WHAT YOU ARE ASKED TO DO:
The following entries are to be repeated exactly, and the pictures are to be left behind.

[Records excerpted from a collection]
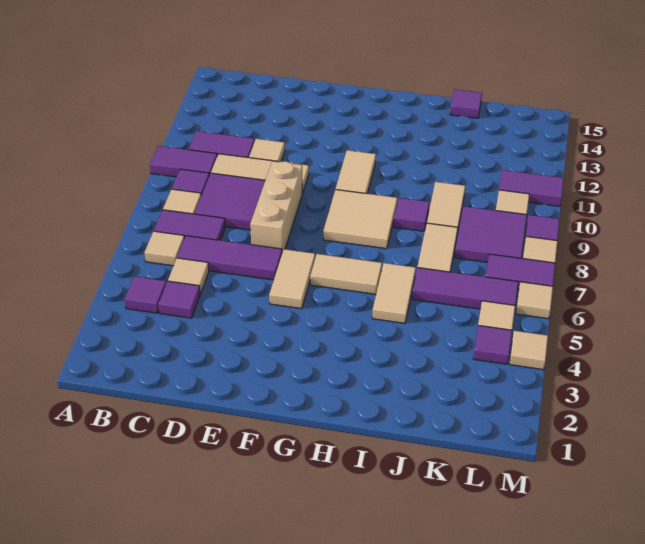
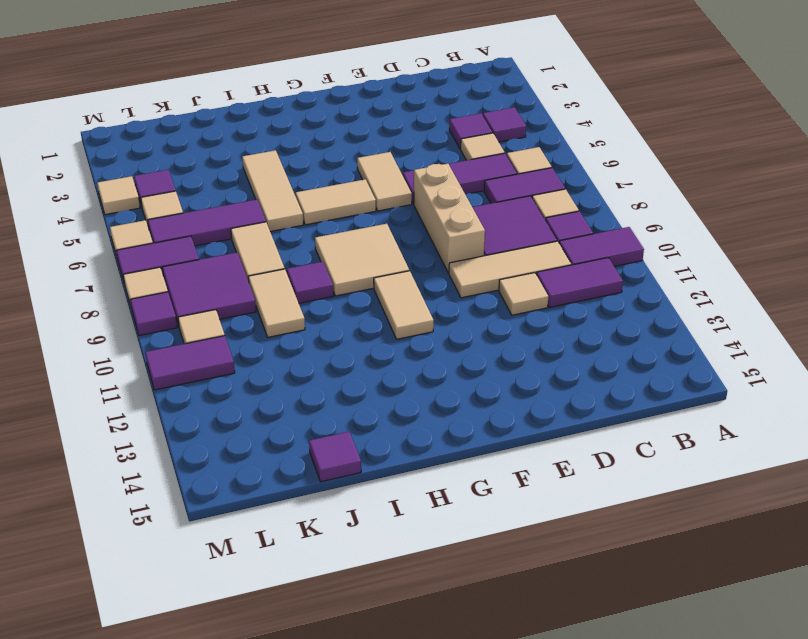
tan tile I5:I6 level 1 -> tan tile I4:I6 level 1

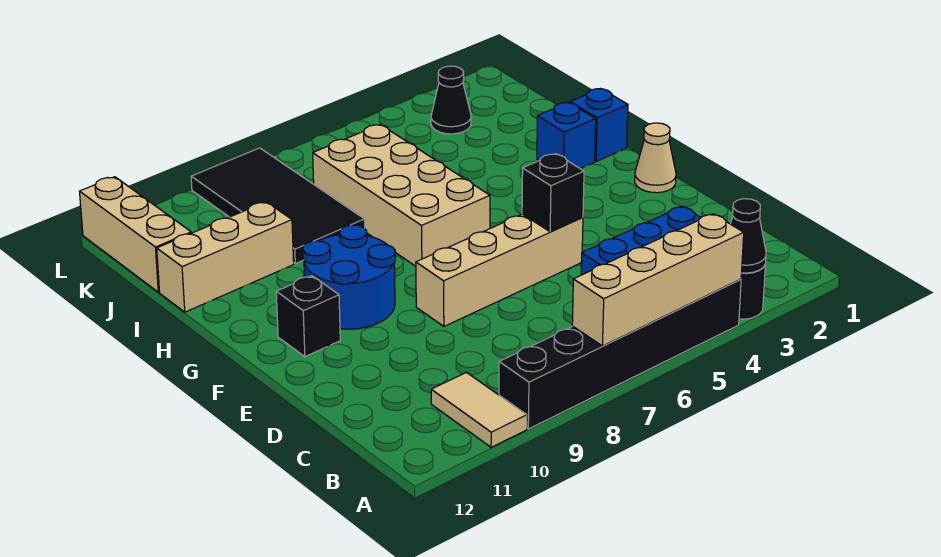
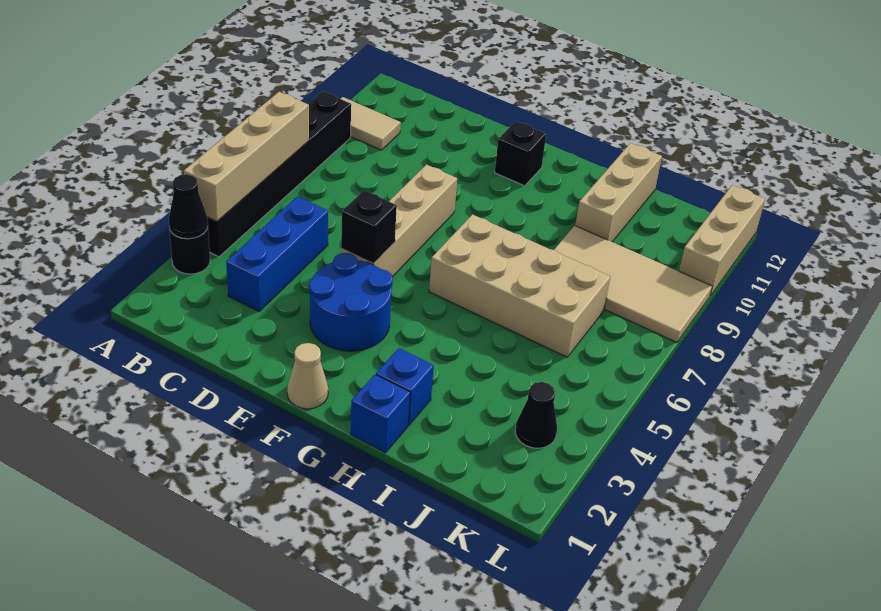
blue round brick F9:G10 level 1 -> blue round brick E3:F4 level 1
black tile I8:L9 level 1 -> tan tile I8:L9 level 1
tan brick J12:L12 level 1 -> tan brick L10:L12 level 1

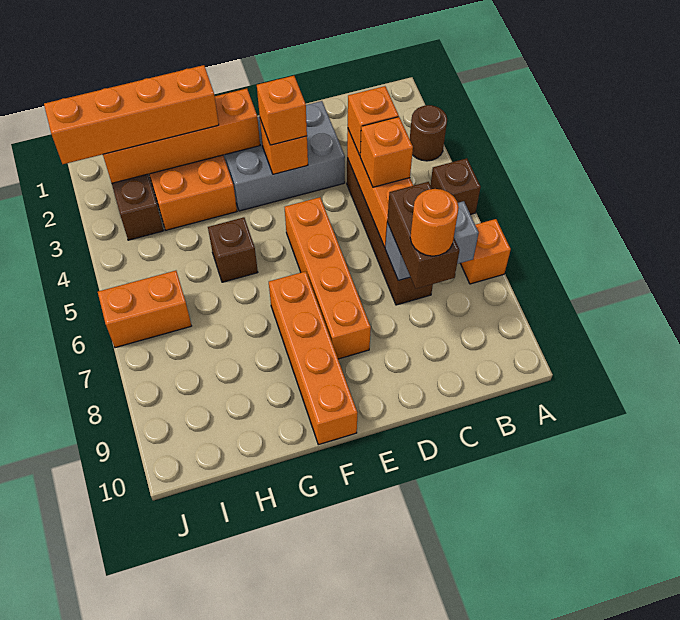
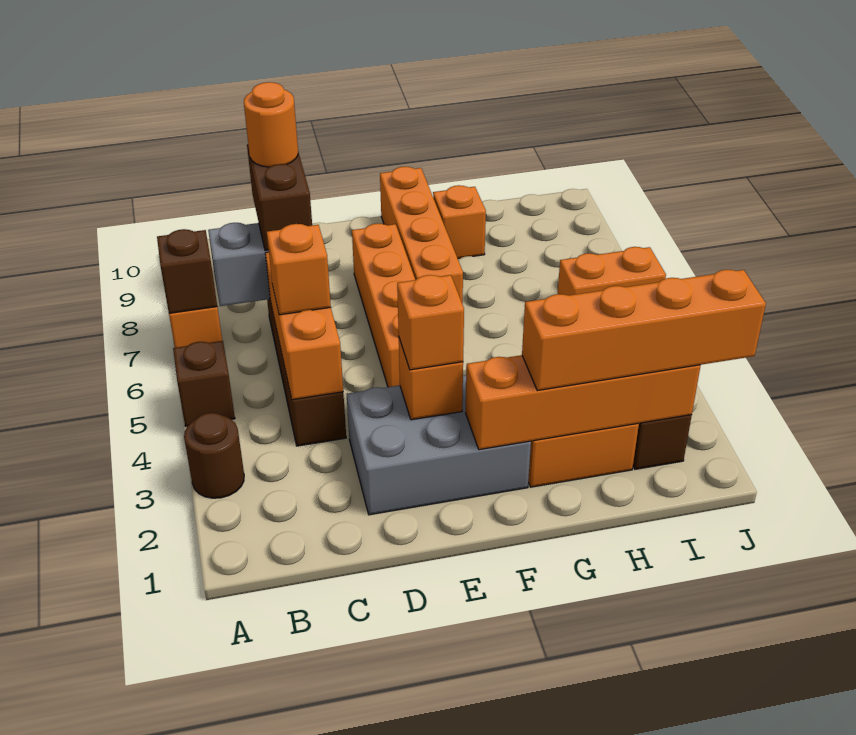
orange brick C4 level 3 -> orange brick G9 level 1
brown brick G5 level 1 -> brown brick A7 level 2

WRITTEN RESPONSE:
tan tile I5:I6 level 1 -> tan tile I4:I6 level 1

blue round brick F9:G10 level 1 -> blue round brick E3:F4 level 1
black tile I8:L9 level 1 -> tan tile I8:L9 level 1
tan brick J12:L12 level 1 -> tan brick L10:L12 level 1

orange brick C4 level 3 -> orange brick G9 level 1
brown brick G5 level 1 -> brown brick A7 level 2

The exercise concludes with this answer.